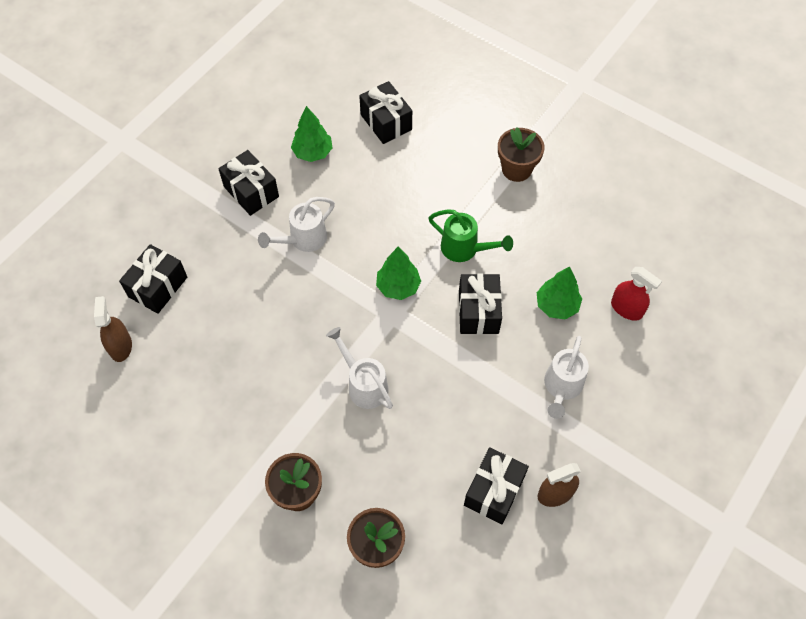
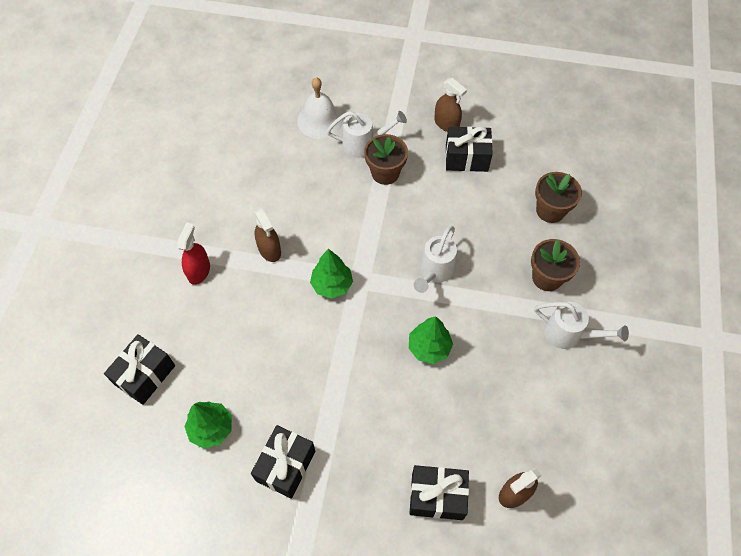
camera: 115 degrees left, 0 degrees up
white watering can [258,197,335,252] -> white watering can moved to [535,302,629,349]
green watering can [428,209,513,262] -> brown spray bottle [254,208,281,262]
black gift [459,273,502,335] -> none
brown flower pot [498,127,545,182] -> brown flower pot moved to [364,134,408,185]
green tree [537,266,582,320] -> green tree moved to [409,316,453,364]
red spray bottle [611,267,662,321] -> red spray bottle moved to [177,222,210,285]
none -> white bell [297,77,343,139]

REQUIREMENT - Copy out every entry above verbatim. Leave each picture out.

YOUR RESPONSE -
camera: 115 degrees left, 0 degrees up
white watering can [258,197,335,252] -> white watering can moved to [535,302,629,349]
green watering can [428,209,513,262] -> brown spray bottle [254,208,281,262]
black gift [459,273,502,335] -> none
brown flower pot [498,127,545,182] -> brown flower pot moved to [364,134,408,185]
green tree [537,266,582,320] -> green tree moved to [409,316,453,364]
red spray bottle [611,267,662,321] -> red spray bottle moved to [177,222,210,285]
none -> white bell [297,77,343,139]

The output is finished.